Records for the exercise below:
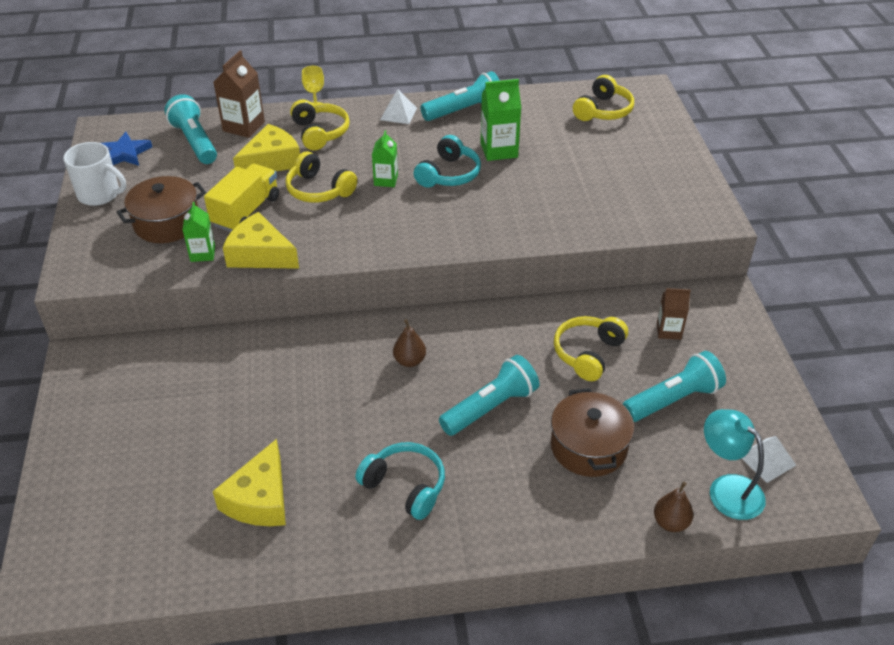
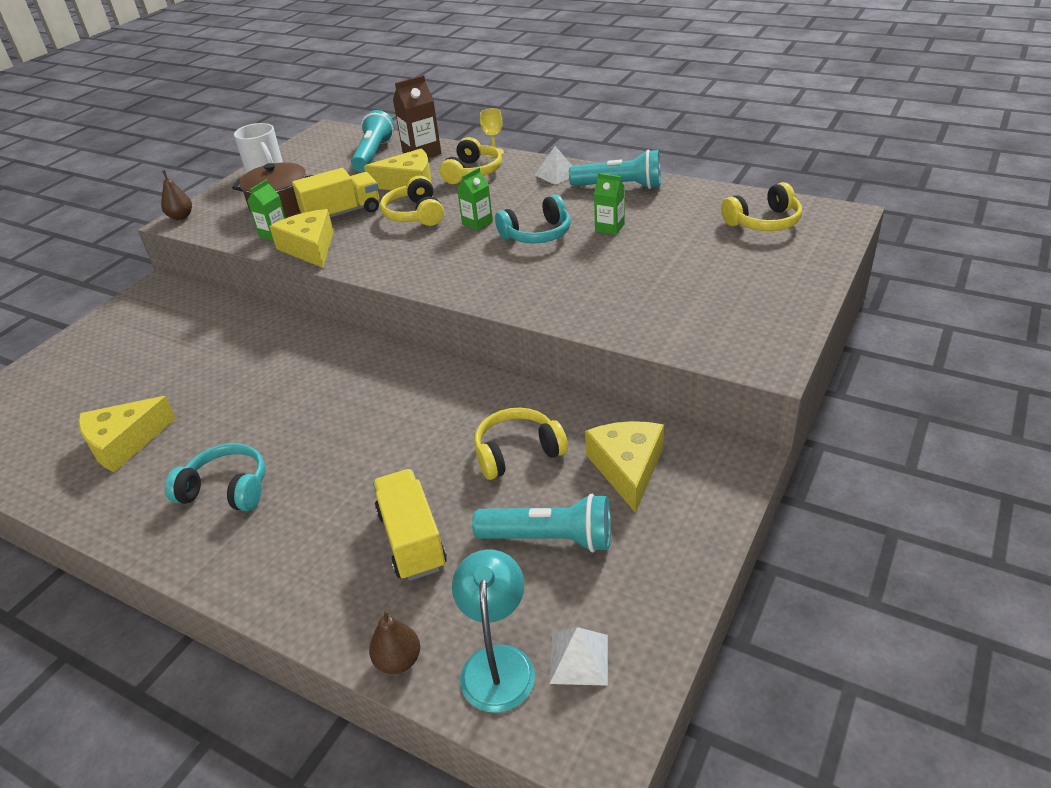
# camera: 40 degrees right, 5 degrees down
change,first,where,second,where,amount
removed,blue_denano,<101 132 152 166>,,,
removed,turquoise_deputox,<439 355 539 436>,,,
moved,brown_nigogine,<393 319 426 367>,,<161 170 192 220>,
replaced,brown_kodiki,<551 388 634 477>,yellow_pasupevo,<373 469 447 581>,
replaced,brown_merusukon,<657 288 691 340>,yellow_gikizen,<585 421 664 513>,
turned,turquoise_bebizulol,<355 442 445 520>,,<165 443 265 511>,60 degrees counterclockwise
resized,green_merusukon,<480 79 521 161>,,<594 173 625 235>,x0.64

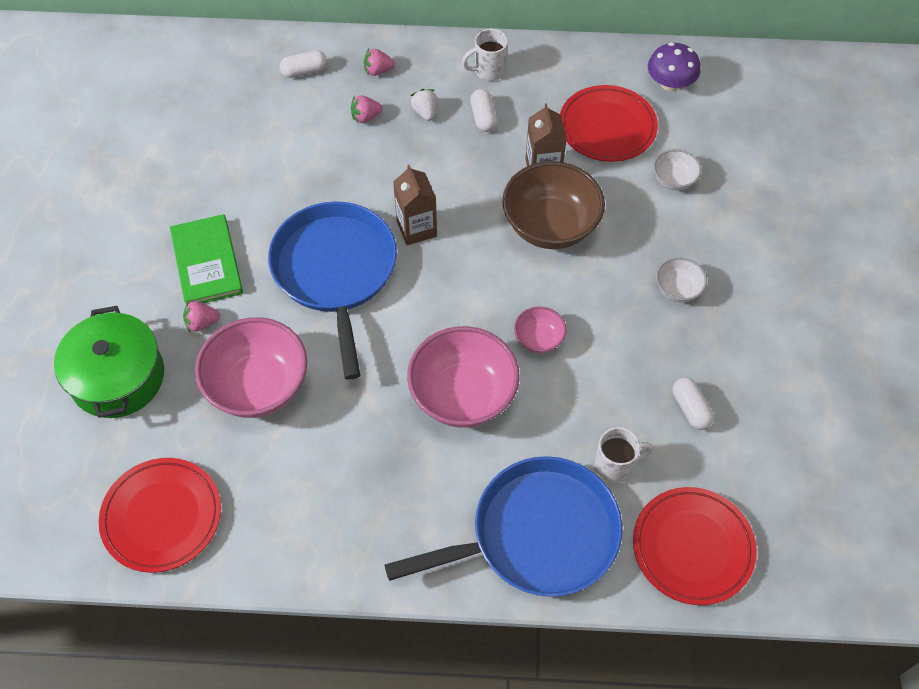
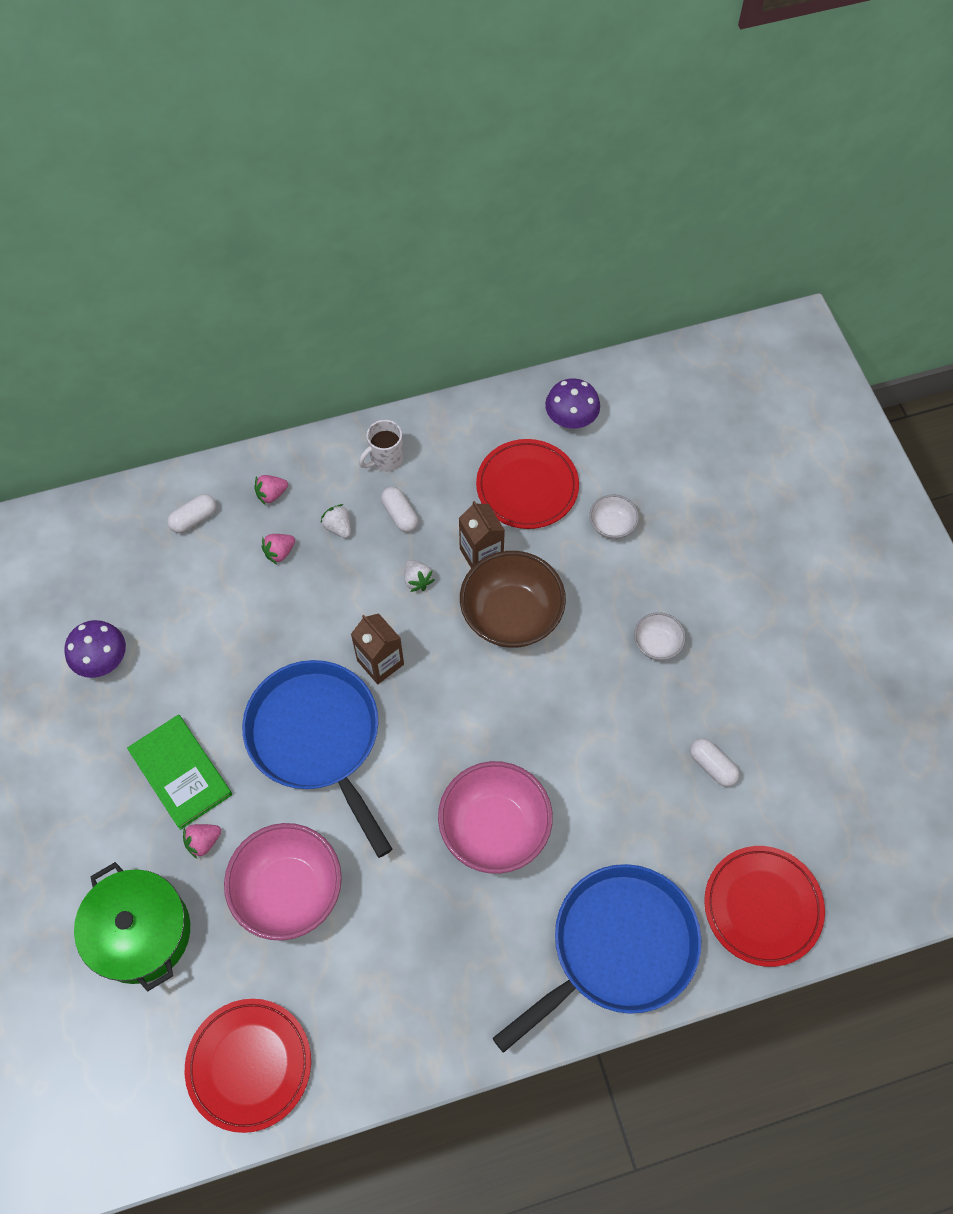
# camera: 20 degrees left, 5 degrees up
change,first,where,second,where,amount
removed,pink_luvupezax,<514 306 566 353>,,,
removed,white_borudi,<595 427 653 484>,,,
added,,,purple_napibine,<64 620 126 678>,
added,,,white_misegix,<404 560 434 592>,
End of Records for the exercise.
Exercise goal
Reproduce the lines of the entries above from the one with "removed,blue_denano,<101 132 152" to the one with "turned,turquoise_bebizulol,<355 442 445", both included, exactly and without any other line.

Reply
removed,blue_denano,<101 132 152 166>,,,
removed,turquoise_deputox,<439 355 539 436>,,,
moved,brown_nigogine,<393 319 426 367>,,<161 170 192 220>,
replaced,brown_kodiki,<551 388 634 477>,yellow_pasupevo,<373 469 447 581>,
replaced,brown_merusukon,<657 288 691 340>,yellow_gikizen,<585 421 664 513>,
turned,turquoise_bebizulol,<355 442 445 520>,,<165 443 265 511>,60 degrees counterclockwise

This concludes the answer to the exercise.